MATERIAL TO PROCESS:
++++
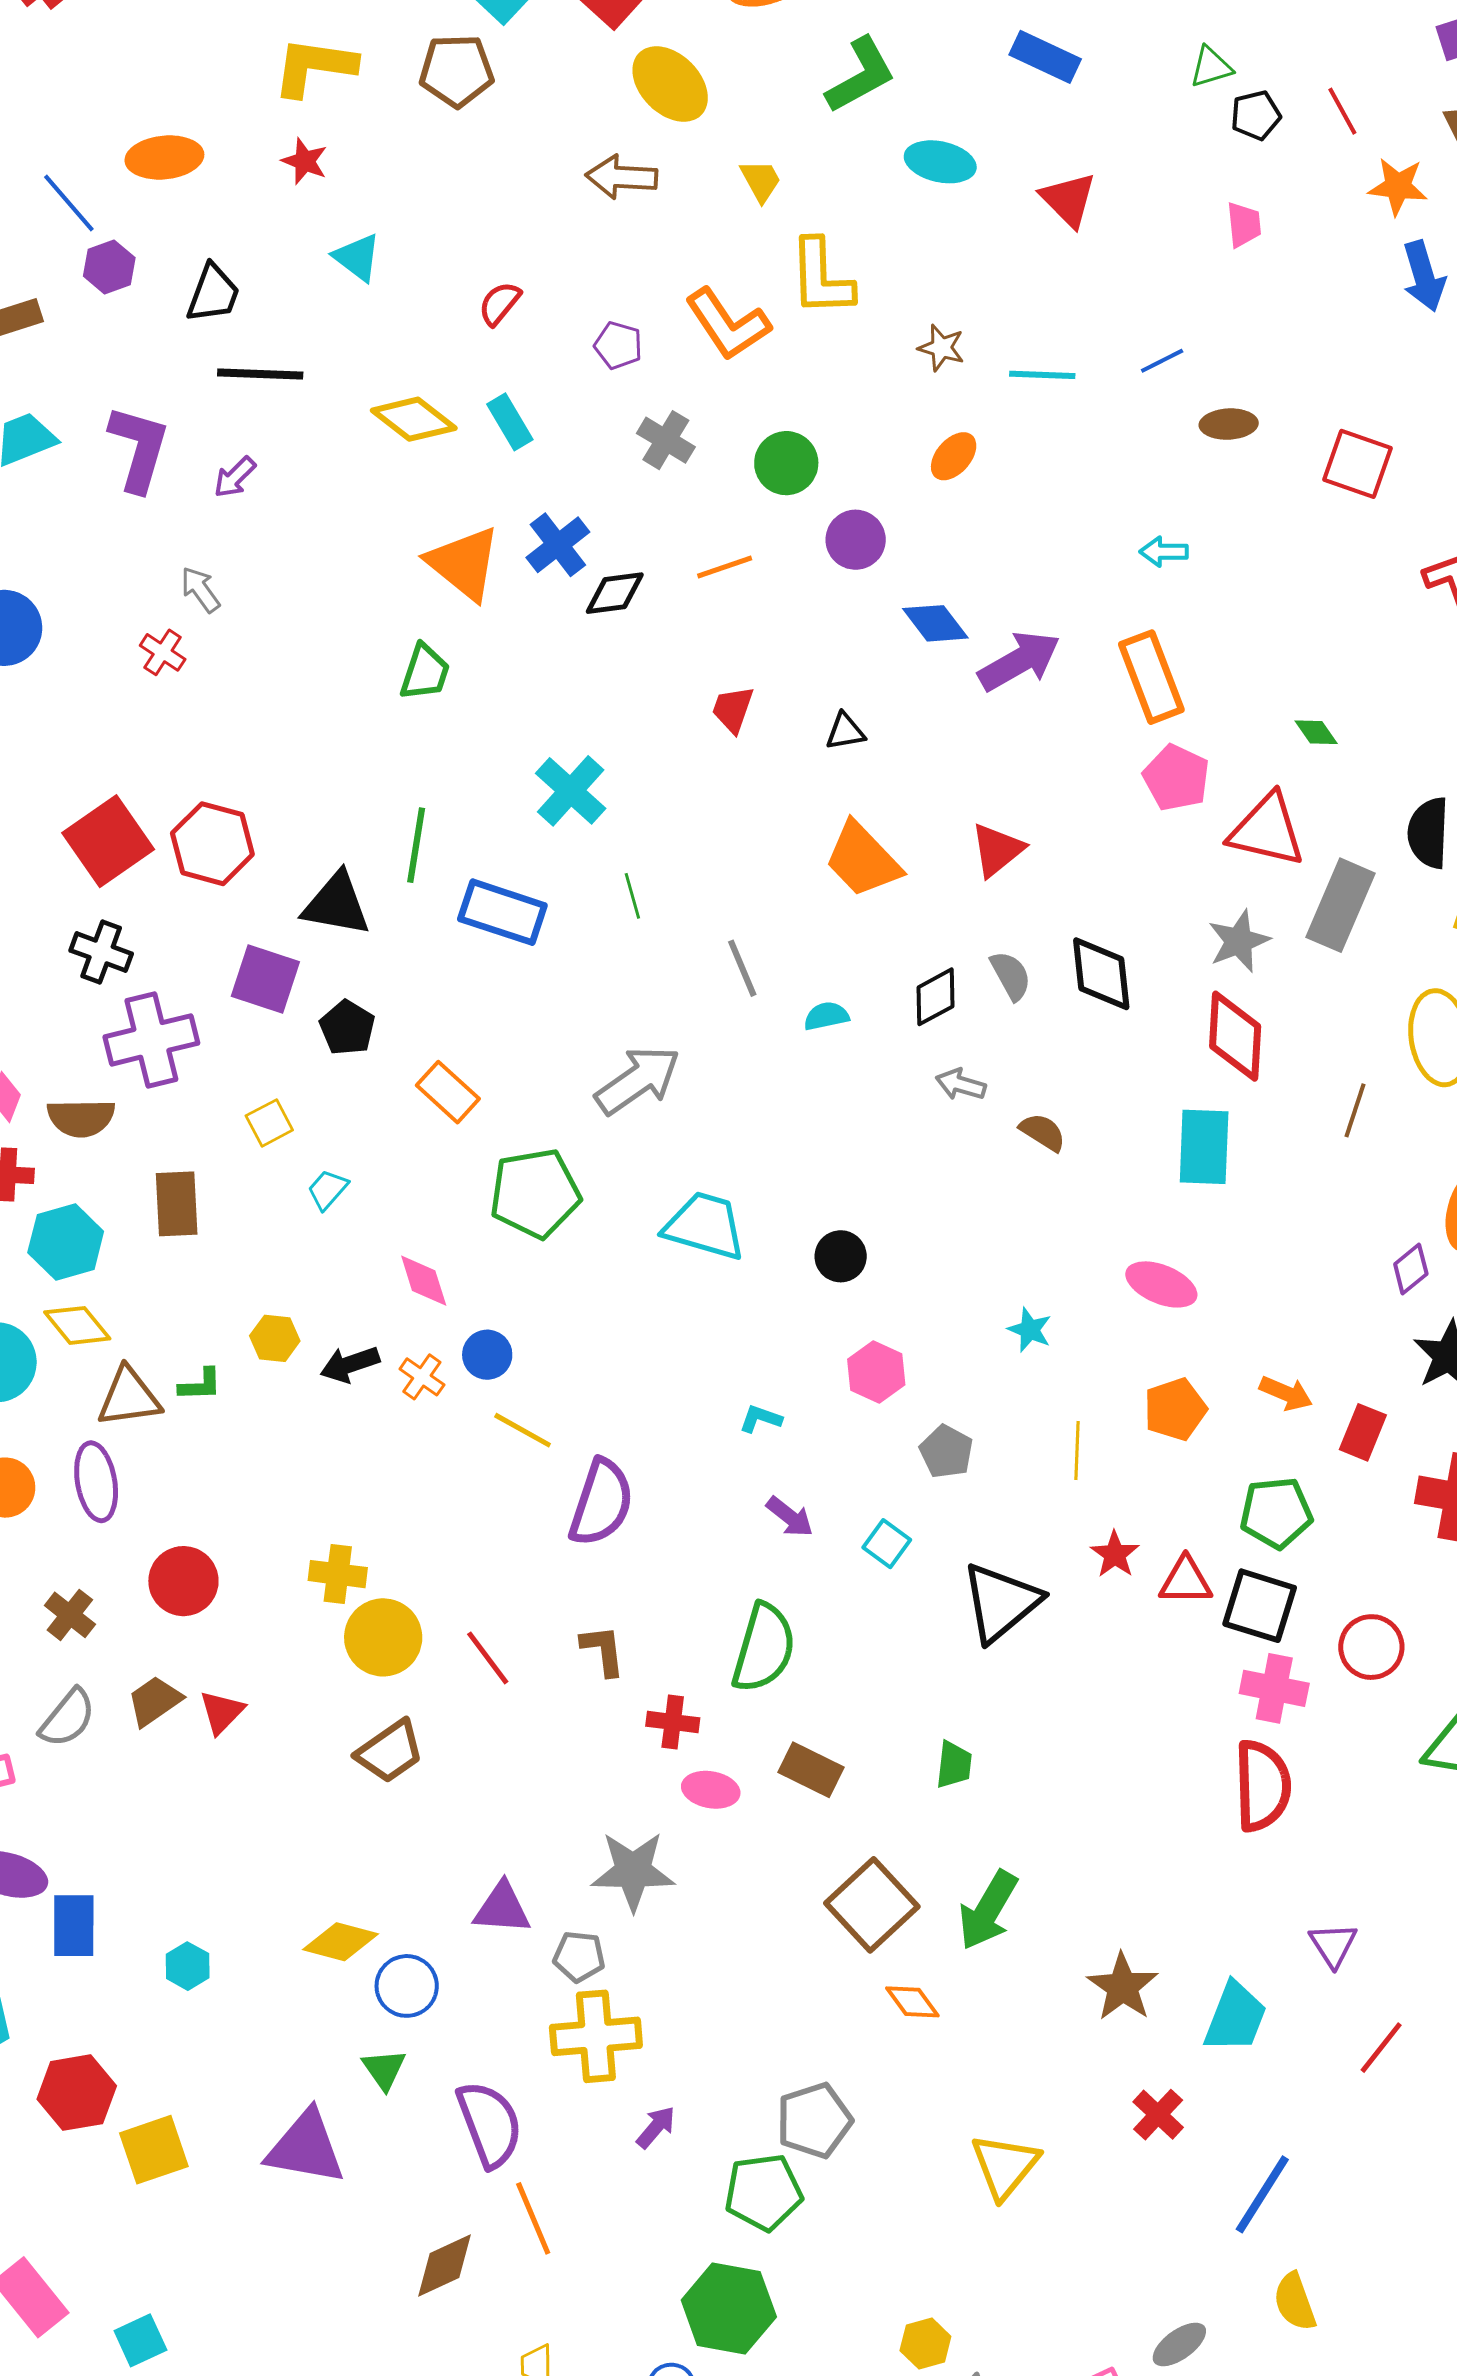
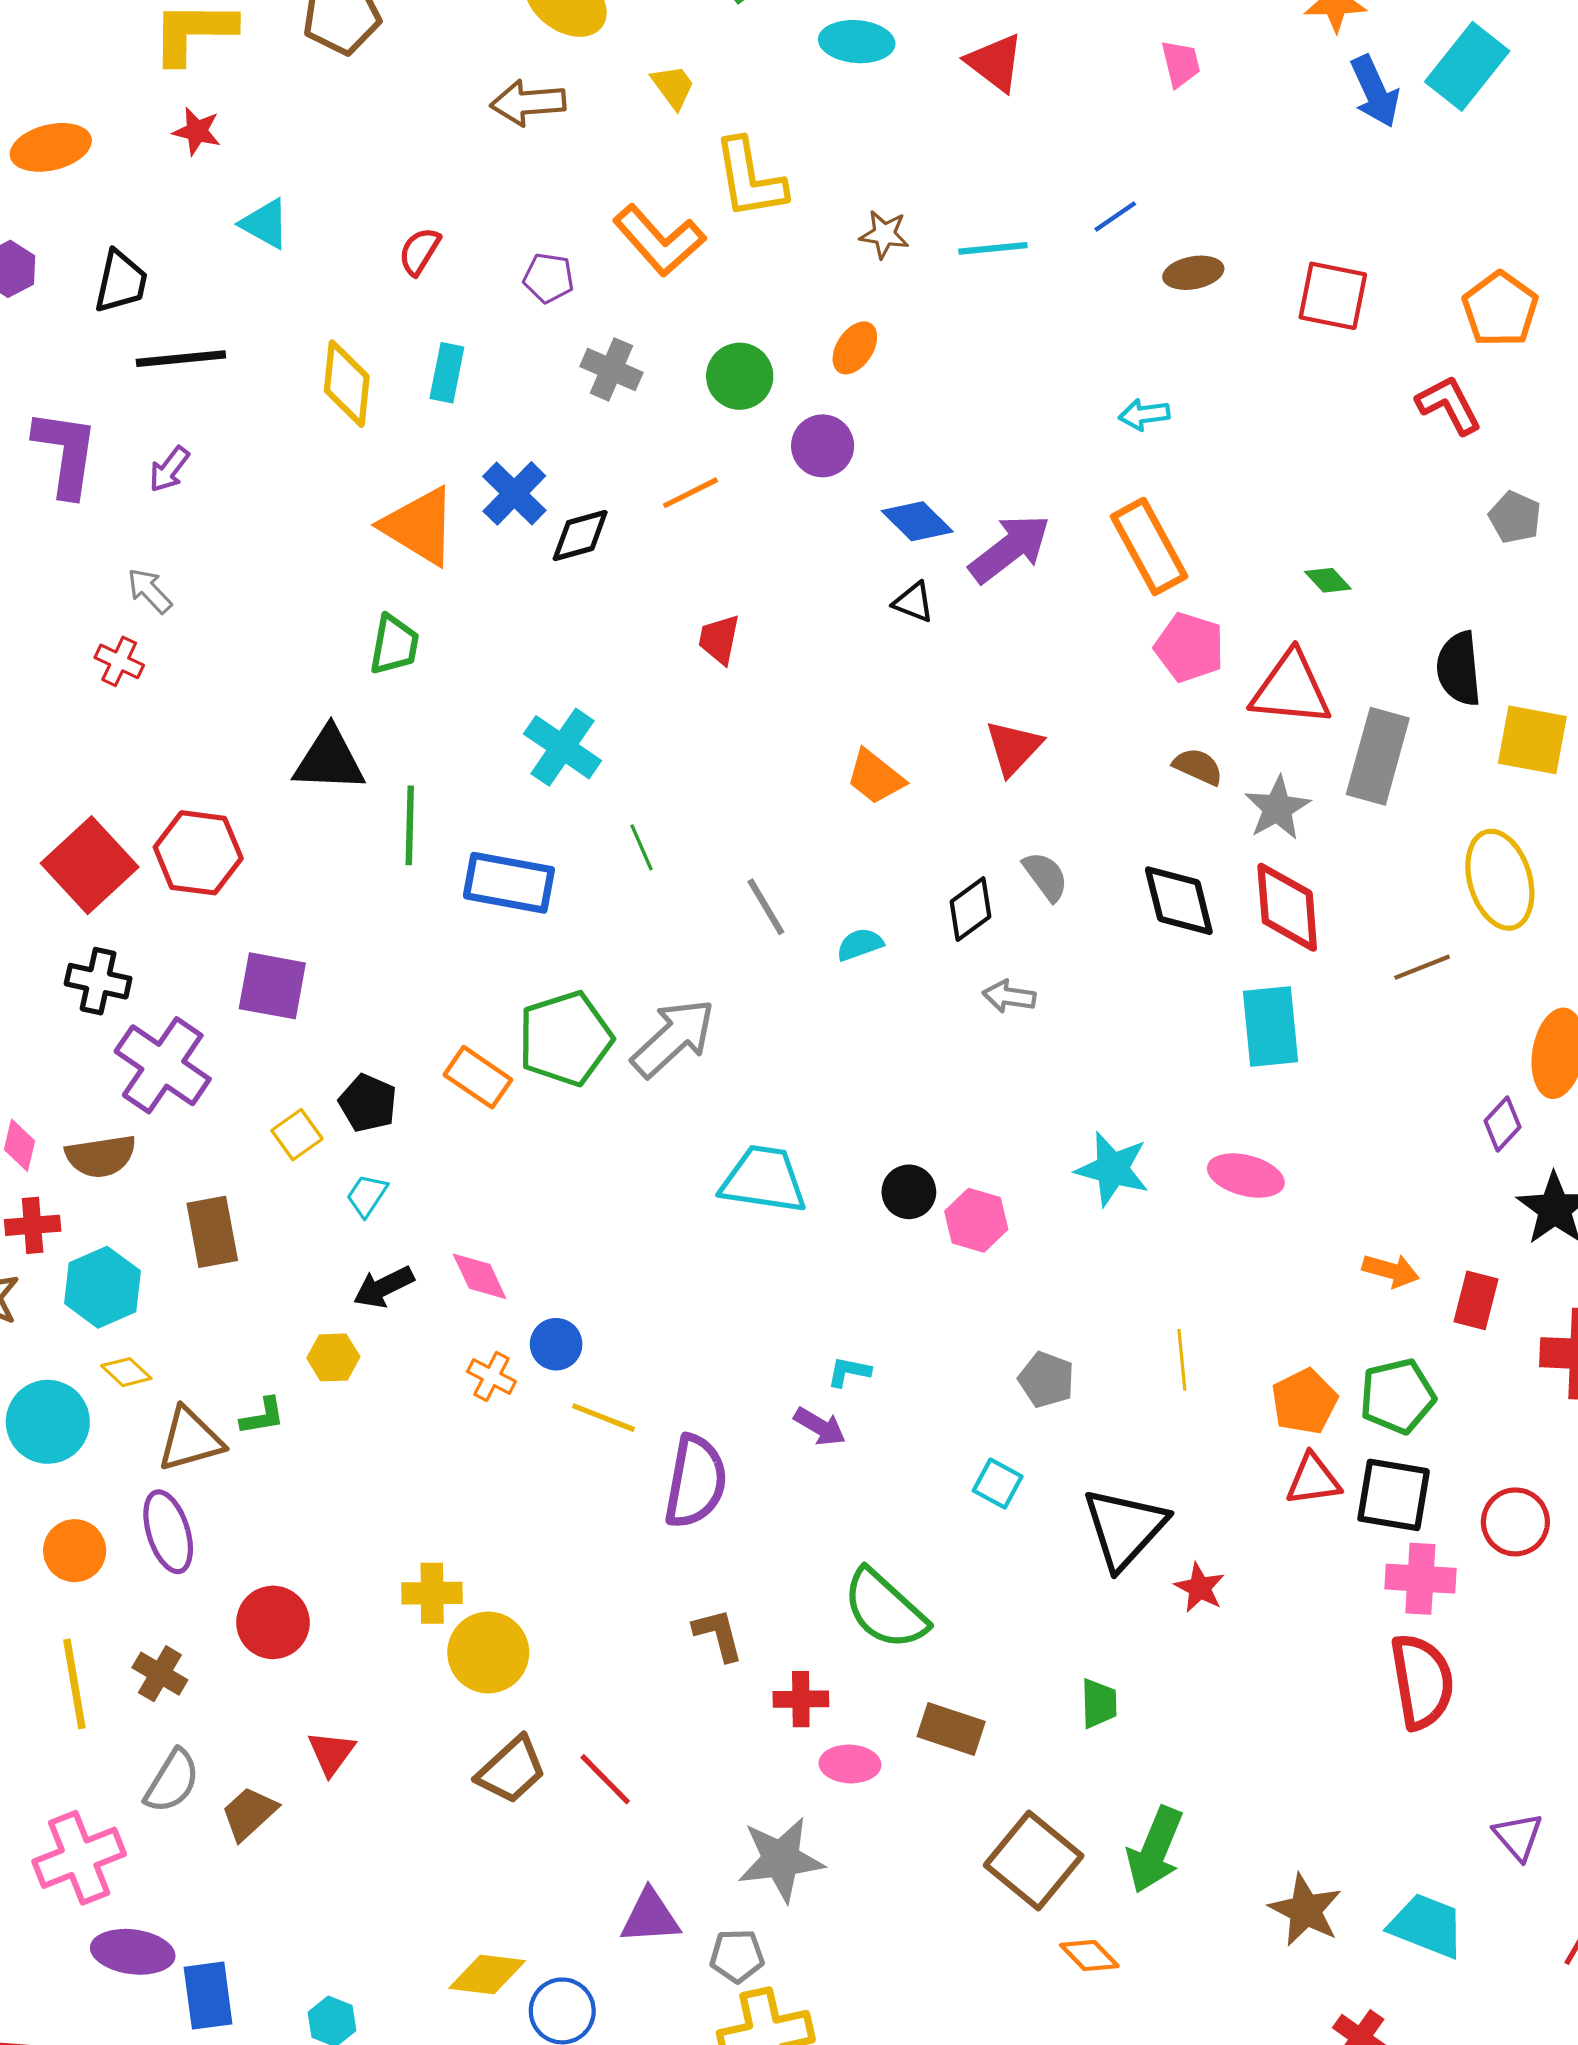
yellow diamond: (414, 419) -> (347, 384), turned 66
cyan rectangle: (510, 422) -> (447, 373), turned 50
orange ellipse: (954, 456) -> (855, 348), moved
black triangle: (845, 732) -> (914, 602), moved, turned 39
orange trapezoid: (863, 860) -> (875, 777), size x0.7
black triangle: (336, 904) -> (329, 760), moved
black diamond: (1101, 974) -> (1179, 901), moved
black pentagon: (347, 1028) -> (368, 1103), moved
purple cross: (151, 1040) -> (163, 1065), turned -34
brown line: (1355, 1110) -> (1422, 967), turned 58
brown semicircle: (1043, 1132) -> (1198, 767), moved
green pentagon: (535, 1193) -> (565, 1039), moved
yellow diamond: (77, 1325) -> (126, 1372), size x0.7
cyan star: (1030, 1330) -> (1112, 1169), moved, size x1.6
black arrow: (350, 1364) -> (384, 1287), moved
pink hexagon: (876, 1372) -> (976, 1220), moved
orange pentagon: (1175, 1409) -> (1304, 1401), moved
purple arrow: (790, 1517) -> (820, 1427), moved
red star: (1115, 1554) -> (1200, 1588), moved
green semicircle: (764, 1648) -> (885, 1609), turned 124
red line: (488, 1658) -> (605, 1779), moved
brown trapezoid: (154, 1701) -> (249, 1813), moved
cyan trapezoid: (1235, 2017) -> (1427, 1926), turned -82

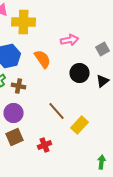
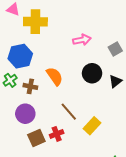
orange semicircle: (42, 59) -> (55, 76), moved
brown square: (14, 137) -> (36, 138), moved
red cross: (44, 145) -> (57, 134), moved

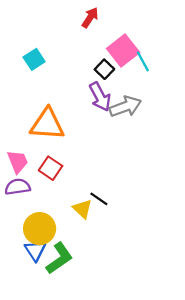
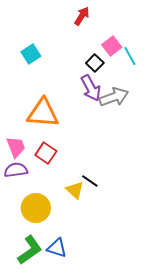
pink square: (123, 51) -> (112, 46), size x0.7
blue triangle: (35, 251) -> (57, 248), moved, turned -40
green L-shape: (59, 258) -> (30, 250), moved

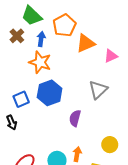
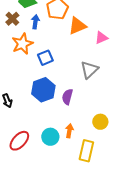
orange star: (40, 62) -> (22, 44), moved, turned 30
blue hexagon: (50, 93) -> (43, 90), moved
blue square: (21, 99) -> (45, 58), moved

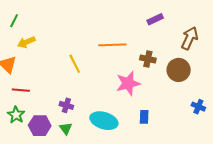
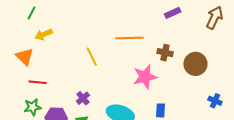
brown arrow: (190, 38) -> (214, 18), moved
purple cross: (66, 105) -> (83, 98), turned 32
green star: (16, 115) -> (33, 107), turned 30

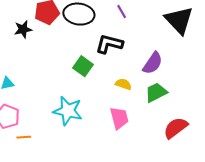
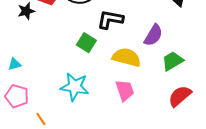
yellow semicircle: (123, 84) -> (127, 57), size x1.8
green trapezoid: (156, 92) -> (173, 61), moved
orange line: (24, 137) -> (41, 119), moved, turned 64

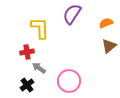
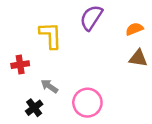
brown triangle: (109, 46) -> (138, 58), turned 49
red cross: (27, 52) -> (20, 65), moved

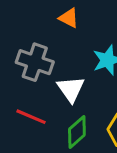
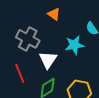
red line: (31, 117) -> (20, 73), turned 36

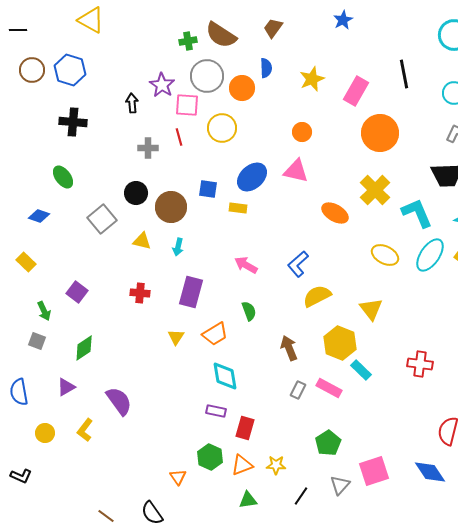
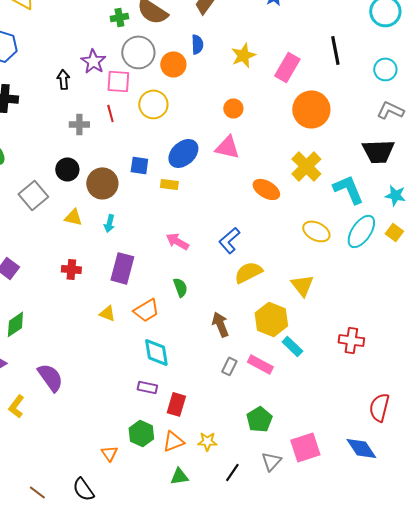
yellow triangle: (176, 337) -> (107, 313), turned -42

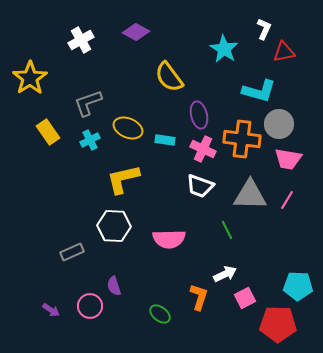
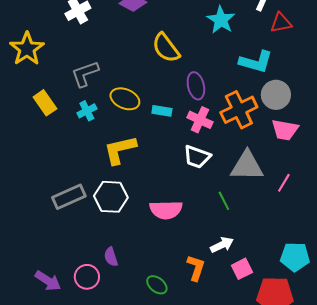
orange cross: (242, 139) -> (239, 110), turned -33
pink line: (287, 200) -> (284, 183), moved
gray rectangle: (72, 252) -> (69, 197), moved, size x1.4
purple arrow: (51, 310) -> (48, 281), size x1.5

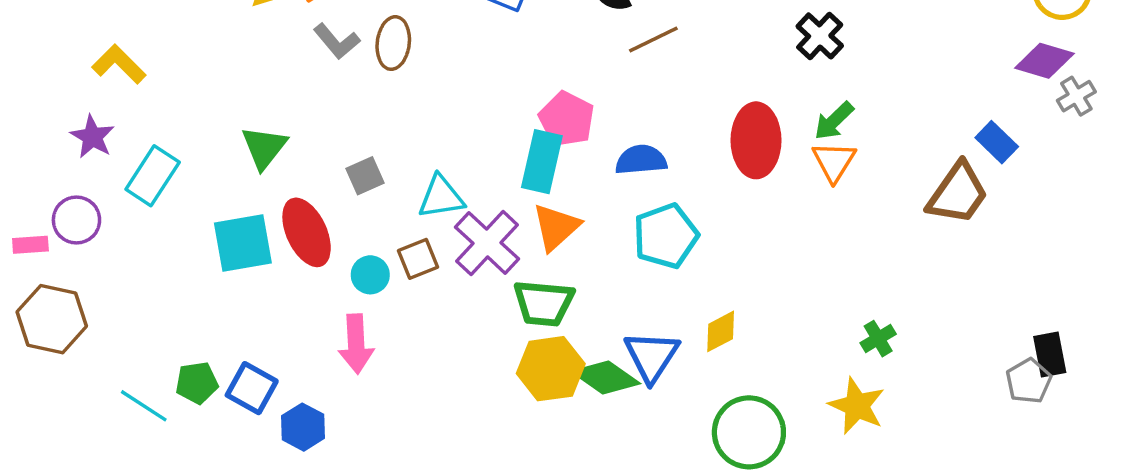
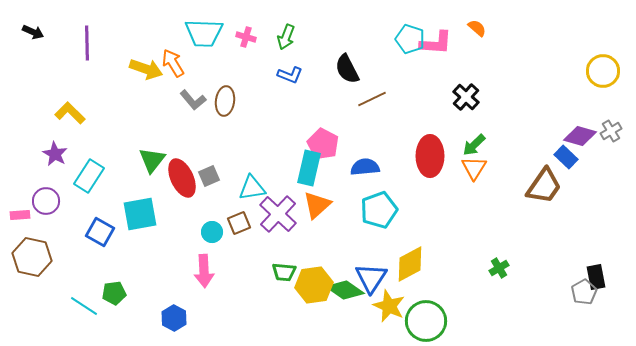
purple diamond: (1044, 61) -> (580, 136), moved
red ellipse: (307, 232) -> (182, 178), moved
green trapezoid: (544, 303) -> (284, 272), moved, size x0.7
yellow diamond: (721, 331) -> (410, 264), size x1.5
blue square: (252, 388) -> (100, 232), moved
yellow star: (857, 406) -> (389, 306), moved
++++
EXERCISE: The lines above that hold the string "square" are to be located and copied.

RESPONSE FOR THIS EXERCISE:
brown square: (14, 137) -> (36, 138), moved
pink square: (123, 51) -> (112, 46), size x0.7
blue square: (21, 99) -> (45, 58), moved
blue square: (252, 388) -> (100, 232), moved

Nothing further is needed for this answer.